▸ **Revision tracking records**:
+-------+

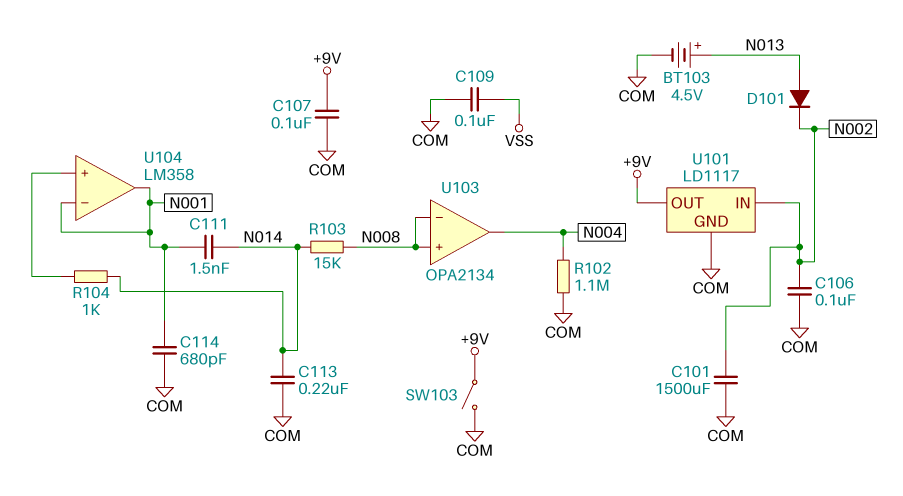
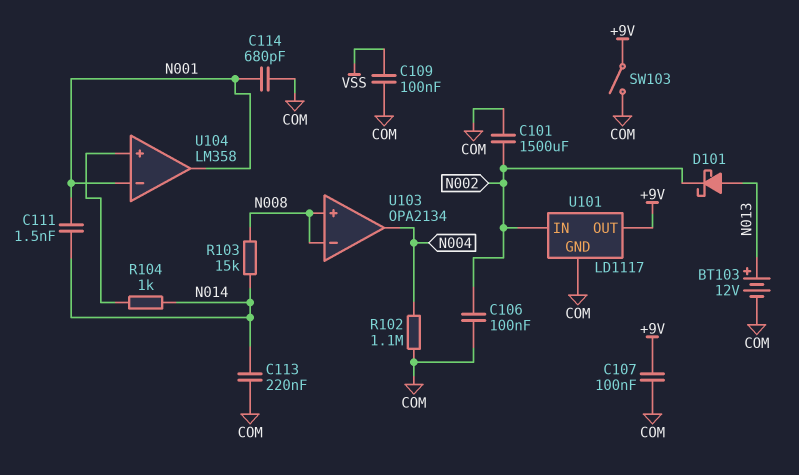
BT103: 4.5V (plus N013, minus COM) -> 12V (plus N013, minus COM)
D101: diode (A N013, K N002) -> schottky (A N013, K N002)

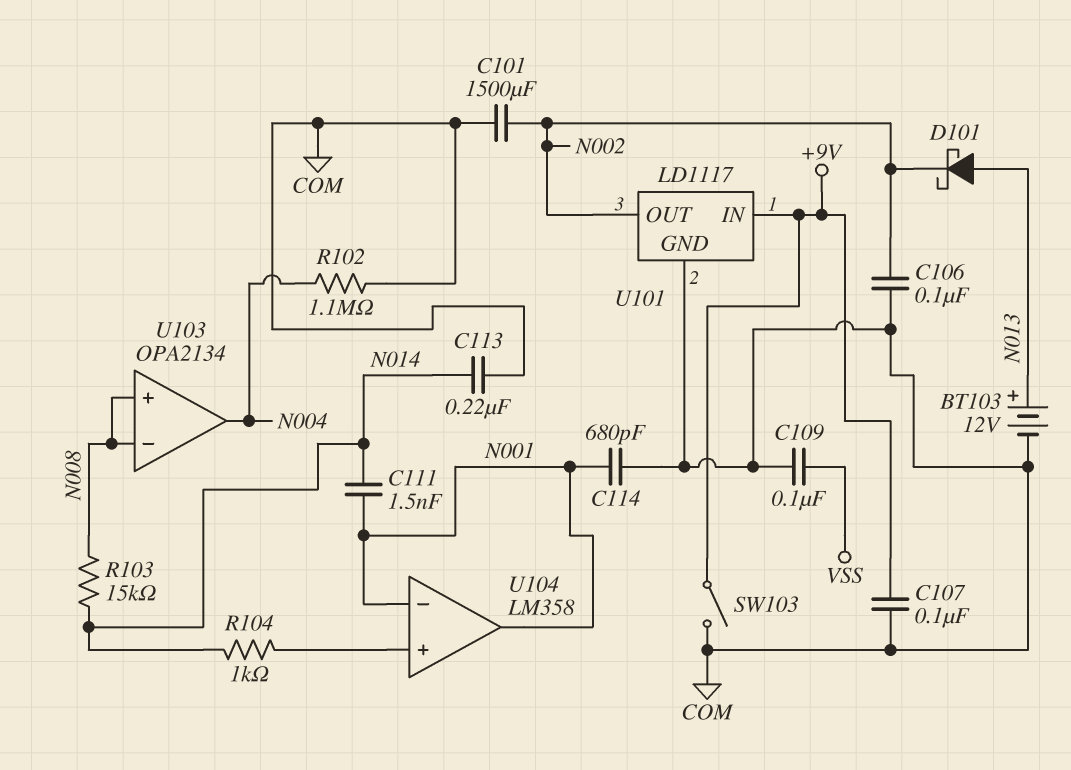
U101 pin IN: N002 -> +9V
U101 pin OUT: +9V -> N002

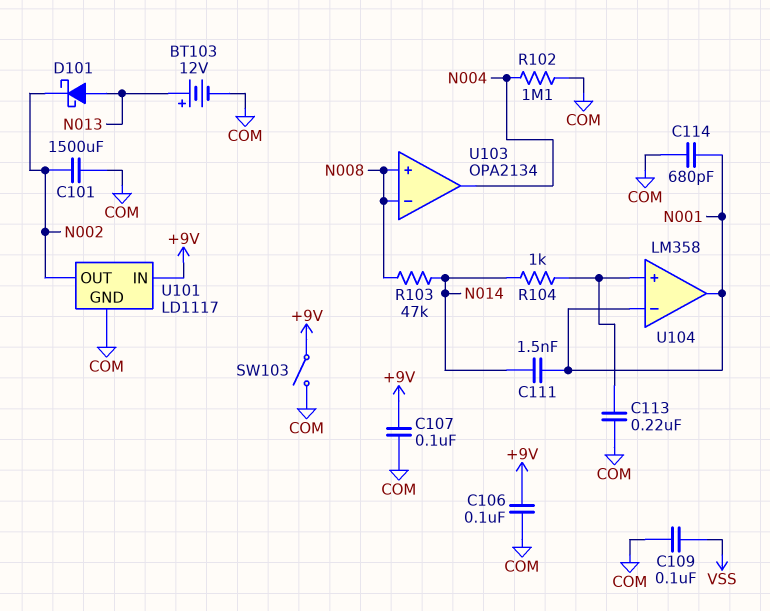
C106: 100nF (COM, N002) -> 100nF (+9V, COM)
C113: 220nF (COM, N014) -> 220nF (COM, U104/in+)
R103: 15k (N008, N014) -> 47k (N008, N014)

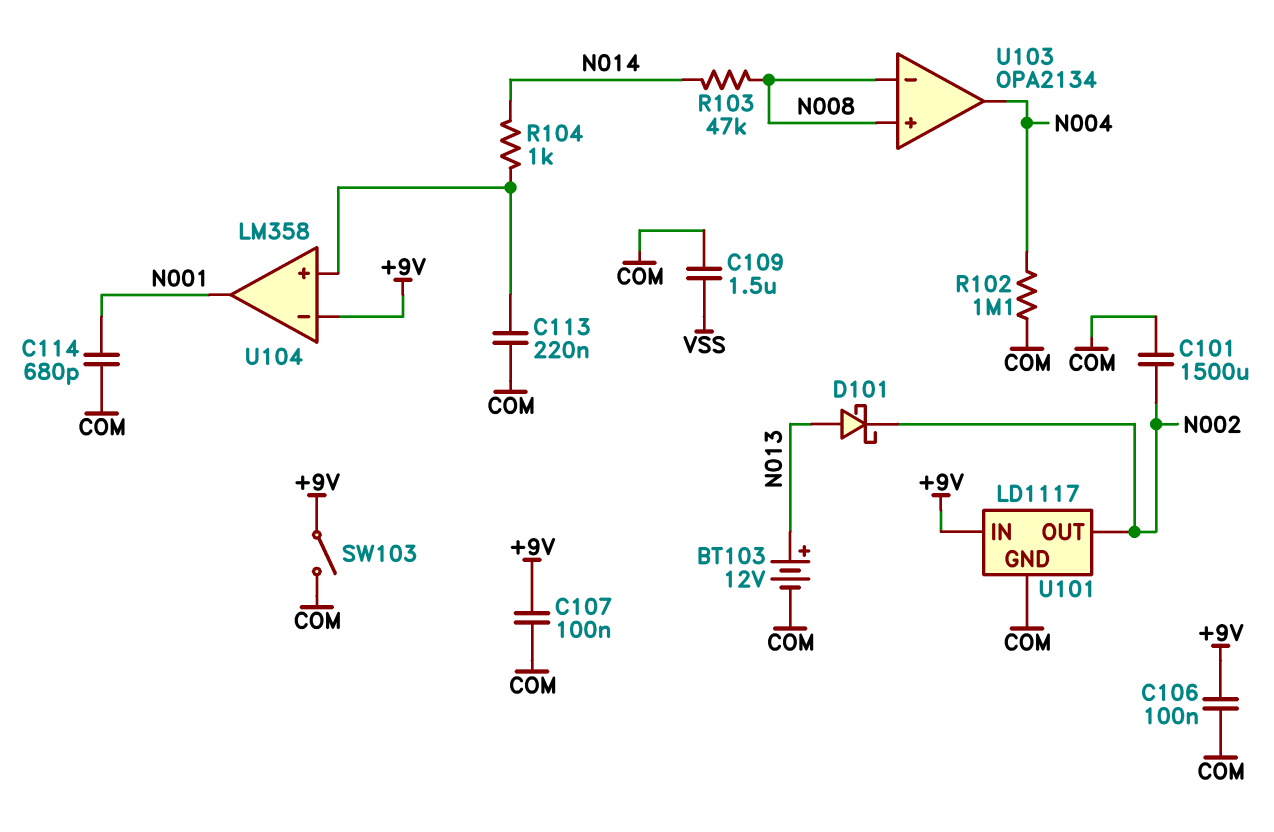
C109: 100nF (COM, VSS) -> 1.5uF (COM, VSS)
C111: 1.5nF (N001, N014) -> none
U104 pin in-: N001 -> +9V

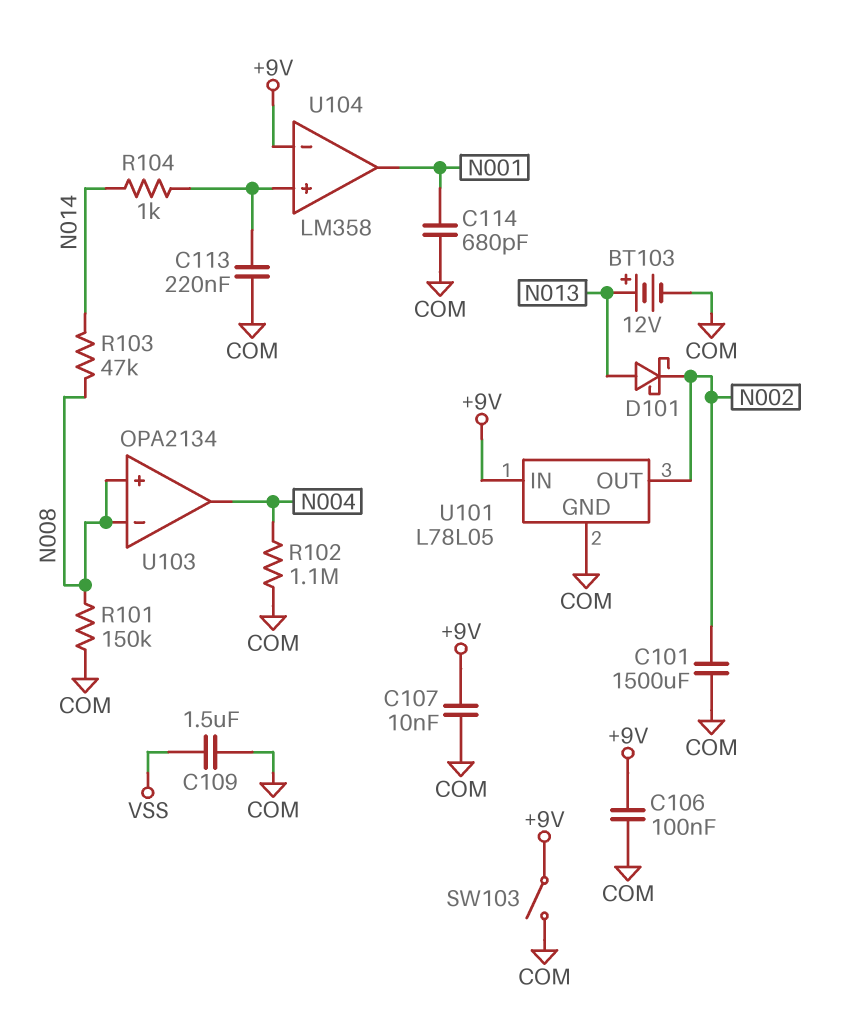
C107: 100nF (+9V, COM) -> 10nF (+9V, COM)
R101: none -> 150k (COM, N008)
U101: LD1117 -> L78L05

+-------+

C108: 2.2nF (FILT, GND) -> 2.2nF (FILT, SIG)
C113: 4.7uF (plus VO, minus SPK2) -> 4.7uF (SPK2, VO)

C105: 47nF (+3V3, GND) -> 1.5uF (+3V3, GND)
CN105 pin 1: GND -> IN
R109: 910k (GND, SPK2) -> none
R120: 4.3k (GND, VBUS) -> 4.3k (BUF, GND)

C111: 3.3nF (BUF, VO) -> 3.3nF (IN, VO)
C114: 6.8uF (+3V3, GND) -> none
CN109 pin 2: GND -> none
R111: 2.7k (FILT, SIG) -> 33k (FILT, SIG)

+-------+

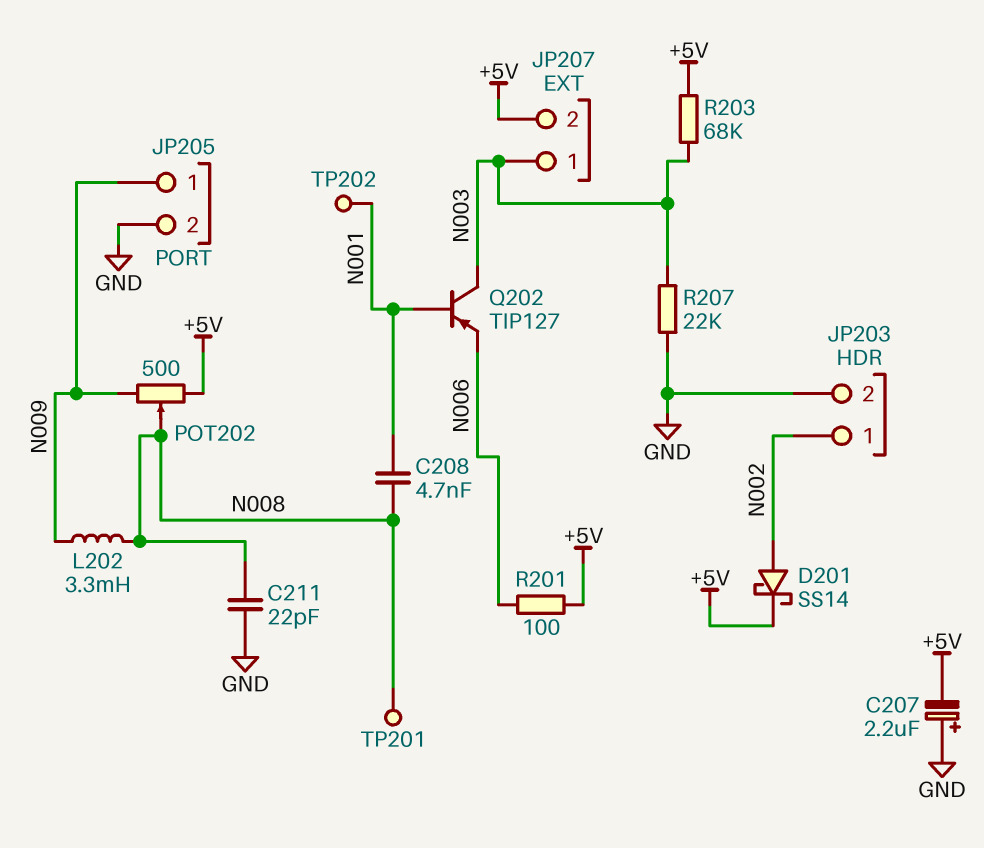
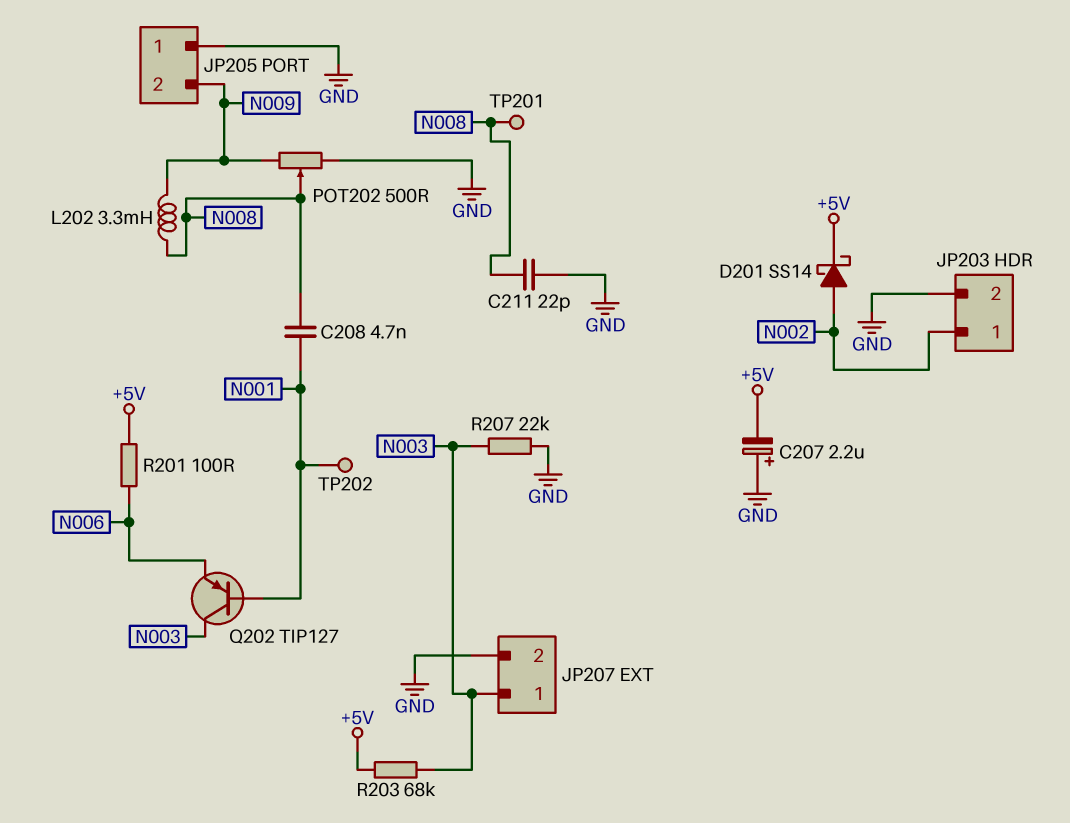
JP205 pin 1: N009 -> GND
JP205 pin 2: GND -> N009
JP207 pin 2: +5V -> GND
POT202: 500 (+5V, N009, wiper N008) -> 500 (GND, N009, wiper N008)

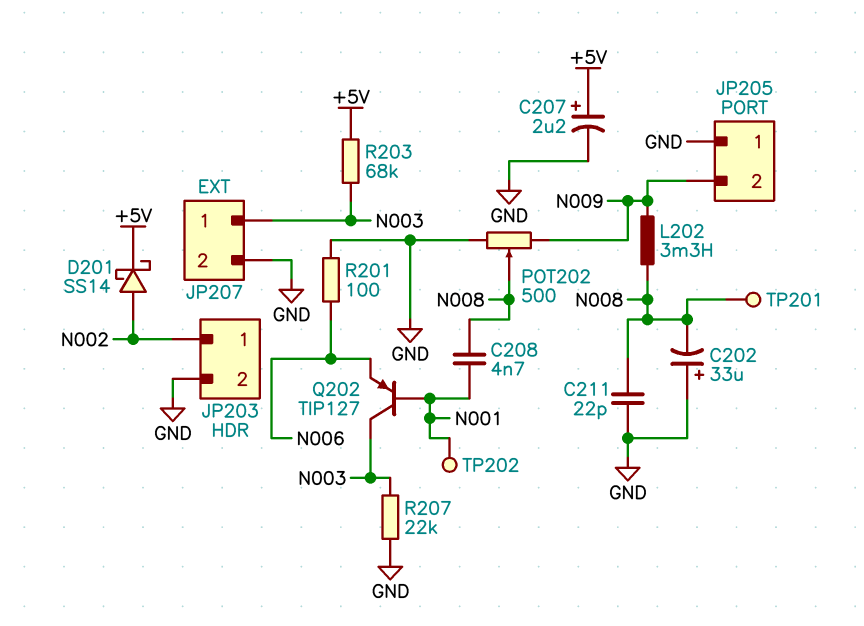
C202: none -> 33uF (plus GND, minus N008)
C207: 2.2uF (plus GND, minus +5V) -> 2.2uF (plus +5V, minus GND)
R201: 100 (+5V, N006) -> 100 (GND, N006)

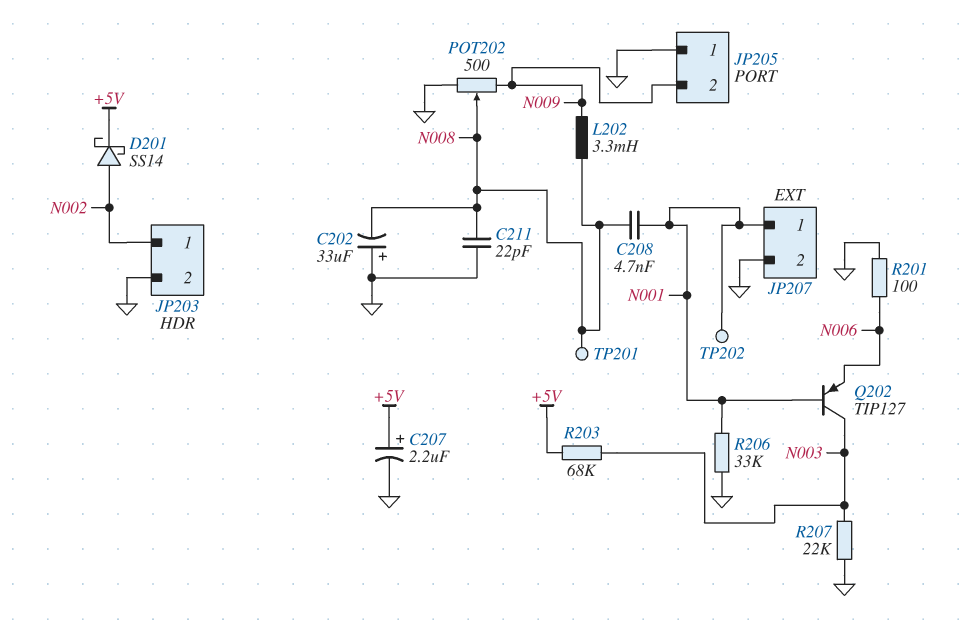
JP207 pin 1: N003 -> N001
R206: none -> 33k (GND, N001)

+-------+

▸ **WHAT TO DO**: With the pictures omitted, print the lines above exactly, beginning at the line with "C106: 100nF (COM, N002) -> 100nF (+9V, COM)" and going on through the line with "U101: LD1117 -> L78L05".

▸ **EXERCISE OUTPUT**:
C106: 100nF (COM, N002) -> 100nF (+9V, COM)
C113: 220nF (COM, N014) -> 220nF (COM, U104/in+)
R103: 15k (N008, N014) -> 47k (N008, N014)

C109: 100nF (COM, VSS) -> 1.5uF (COM, VSS)
C111: 1.5nF (N001, N014) -> none
U104 pin in-: N001 -> +9V

C107: 100nF (+9V, COM) -> 10nF (+9V, COM)
R101: none -> 150k (COM, N008)
U101: LD1117 -> L78L05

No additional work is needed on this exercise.